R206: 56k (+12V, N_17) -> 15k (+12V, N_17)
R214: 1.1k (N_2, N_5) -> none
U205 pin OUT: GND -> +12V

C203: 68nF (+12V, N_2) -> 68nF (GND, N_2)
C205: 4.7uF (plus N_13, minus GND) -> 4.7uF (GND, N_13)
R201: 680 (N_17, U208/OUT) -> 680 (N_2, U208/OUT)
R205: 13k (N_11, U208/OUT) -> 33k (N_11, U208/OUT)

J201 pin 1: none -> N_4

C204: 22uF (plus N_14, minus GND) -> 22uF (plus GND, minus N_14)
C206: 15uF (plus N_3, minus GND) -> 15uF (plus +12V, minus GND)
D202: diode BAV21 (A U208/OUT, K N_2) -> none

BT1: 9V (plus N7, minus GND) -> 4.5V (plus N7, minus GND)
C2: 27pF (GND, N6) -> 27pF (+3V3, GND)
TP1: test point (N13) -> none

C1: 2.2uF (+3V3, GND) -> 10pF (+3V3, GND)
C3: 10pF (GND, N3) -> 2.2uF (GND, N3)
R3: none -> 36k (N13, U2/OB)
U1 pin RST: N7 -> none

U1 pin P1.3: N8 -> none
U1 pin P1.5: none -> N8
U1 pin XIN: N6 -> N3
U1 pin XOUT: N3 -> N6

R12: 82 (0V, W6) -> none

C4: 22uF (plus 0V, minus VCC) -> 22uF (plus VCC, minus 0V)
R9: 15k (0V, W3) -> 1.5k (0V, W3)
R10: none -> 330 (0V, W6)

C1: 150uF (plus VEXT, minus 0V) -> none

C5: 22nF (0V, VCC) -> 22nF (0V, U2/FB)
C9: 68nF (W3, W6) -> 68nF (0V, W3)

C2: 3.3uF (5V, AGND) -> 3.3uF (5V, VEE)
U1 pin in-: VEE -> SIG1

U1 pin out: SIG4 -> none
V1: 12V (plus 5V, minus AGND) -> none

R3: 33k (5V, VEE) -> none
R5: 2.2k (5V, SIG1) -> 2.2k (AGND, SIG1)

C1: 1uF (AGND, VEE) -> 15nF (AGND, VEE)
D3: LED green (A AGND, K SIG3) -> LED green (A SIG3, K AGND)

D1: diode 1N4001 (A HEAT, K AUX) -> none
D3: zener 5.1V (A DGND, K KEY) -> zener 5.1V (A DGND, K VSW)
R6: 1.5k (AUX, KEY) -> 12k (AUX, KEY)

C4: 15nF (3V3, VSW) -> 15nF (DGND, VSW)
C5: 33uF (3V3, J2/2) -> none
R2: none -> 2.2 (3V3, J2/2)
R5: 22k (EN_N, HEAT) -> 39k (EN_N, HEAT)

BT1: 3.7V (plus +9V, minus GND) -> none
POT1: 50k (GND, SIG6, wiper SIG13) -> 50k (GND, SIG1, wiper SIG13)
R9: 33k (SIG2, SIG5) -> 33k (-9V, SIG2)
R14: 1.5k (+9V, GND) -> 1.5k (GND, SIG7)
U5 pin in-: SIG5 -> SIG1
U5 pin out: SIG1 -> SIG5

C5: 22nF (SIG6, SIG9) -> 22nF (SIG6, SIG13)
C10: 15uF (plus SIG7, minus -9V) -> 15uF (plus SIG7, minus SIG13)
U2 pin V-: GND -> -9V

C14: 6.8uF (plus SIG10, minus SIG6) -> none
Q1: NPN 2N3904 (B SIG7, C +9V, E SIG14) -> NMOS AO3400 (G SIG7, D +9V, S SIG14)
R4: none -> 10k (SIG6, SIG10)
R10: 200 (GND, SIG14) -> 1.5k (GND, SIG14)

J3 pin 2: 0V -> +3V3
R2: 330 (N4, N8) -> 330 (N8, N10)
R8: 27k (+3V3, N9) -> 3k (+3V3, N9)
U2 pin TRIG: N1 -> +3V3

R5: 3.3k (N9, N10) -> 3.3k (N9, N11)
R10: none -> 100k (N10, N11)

○ ○ ○ ○ ○

• [Exercise directions] Every line of the material must be returned exactly as it appears.

• [Written solution]
R206: 56k (+12V, N_17) -> 15k (+12V, N_17)
R214: 1.1k (N_2, N_5) -> none
U205 pin OUT: GND -> +12V

C203: 68nF (+12V, N_2) -> 68nF (GND, N_2)
C205: 4.7uF (plus N_13, minus GND) -> 4.7uF (GND, N_13)
R201: 680 (N_17, U208/OUT) -> 680 (N_2, U208/OUT)
R205: 13k (N_11, U208/OUT) -> 33k (N_11, U208/OUT)

J201 pin 1: none -> N_4

C204: 22uF (plus N_14, minus GND) -> 22uF (plus GND, minus N_14)
C206: 15uF (plus N_3, minus GND) -> 15uF (plus +12V, minus GND)
D202: diode BAV21 (A U208/OUT, K N_2) -> none

BT1: 9V (plus N7, minus GND) -> 4.5V (plus N7, minus GND)
C2: 27pF (GND, N6) -> 27pF (+3V3, GND)
TP1: test point (N13) -> none

C1: 2.2uF (+3V3, GND) -> 10pF (+3V3, GND)
C3: 10pF (GND, N3) -> 2.2uF (GND, N3)
R3: none -> 36k (N13, U2/OB)
U1 pin RST: N7 -> none

U1 pin P1.3: N8 -> none
U1 pin P1.5: none -> N8
U1 pin XIN: N6 -> N3
U1 pin XOUT: N3 -> N6

R12: 82 (0V, W6) -> none

C4: 22uF (plus 0V, minus VCC) -> 22uF (plus VCC, minus 0V)
R9: 15k (0V, W3) -> 1.5k (0V, W3)
R10: none -> 330 (0V, W6)

C1: 150uF (plus VEXT, minus 0V) -> none

C5: 22nF (0V, VCC) -> 22nF (0V, U2/FB)
C9: 68nF (W3, W6) -> 68nF (0V, W3)

C2: 3.3uF (5V, AGND) -> 3.3uF (5V, VEE)
U1 pin in-: VEE -> SIG1

U1 pin out: SIG4 -> none
V1: 12V (plus 5V, minus AGND) -> none

R3: 33k (5V, VEE) -> none
R5: 2.2k (5V, SIG1) -> 2.2k (AGND, SIG1)

C1: 1uF (AGND, VEE) -> 15nF (AGND, VEE)
D3: LED green (A AGND, K SIG3) -> LED green (A SIG3, K AGND)

D1: diode 1N4001 (A HEAT, K AUX) -> none
D3: zener 5.1V (A DGND, K KEY) -> zener 5.1V (A DGND, K VSW)
R6: 1.5k (AUX, KEY) -> 12k (AUX, KEY)

C4: 15nF (3V3, VSW) -> 15nF (DGND, VSW)
C5: 33uF (3V3, J2/2) -> none
R2: none -> 2.2 (3V3, J2/2)
R5: 22k (EN_N, HEAT) -> 39k (EN_N, HEAT)

BT1: 3.7V (plus +9V, minus GND) -> none
POT1: 50k (GND, SIG6, wiper SIG13) -> 50k (GND, SIG1, wiper SIG13)
R9: 33k (SIG2, SIG5) -> 33k (-9V, SIG2)
R14: 1.5k (+9V, GND) -> 1.5k (GND, SIG7)
U5 pin in-: SIG5 -> SIG1
U5 pin out: SIG1 -> SIG5

C5: 22nF (SIG6, SIG9) -> 22nF (SIG6, SIG13)
C10: 15uF (plus SIG7, minus -9V) -> 15uF (plus SIG7, minus SIG13)
U2 pin V-: GND -> -9V

C14: 6.8uF (plus SIG10, minus SIG6) -> none
Q1: NPN 2N3904 (B SIG7, C +9V, E SIG14) -> NMOS AO3400 (G SIG7, D +9V, S SIG14)
R4: none -> 10k (SIG6, SIG10)
R10: 200 (GND, SIG14) -> 1.5k (GND, SIG14)

J3 pin 2: 0V -> +3V3
R2: 330 (N4, N8) -> 330 (N8, N10)
R8: 27k (+3V3, N9) -> 3k (+3V3, N9)
U2 pin TRIG: N1 -> +3V3

R5: 3.3k (N9, N10) -> 3.3k (N9, N11)
R10: none -> 100k (N10, N11)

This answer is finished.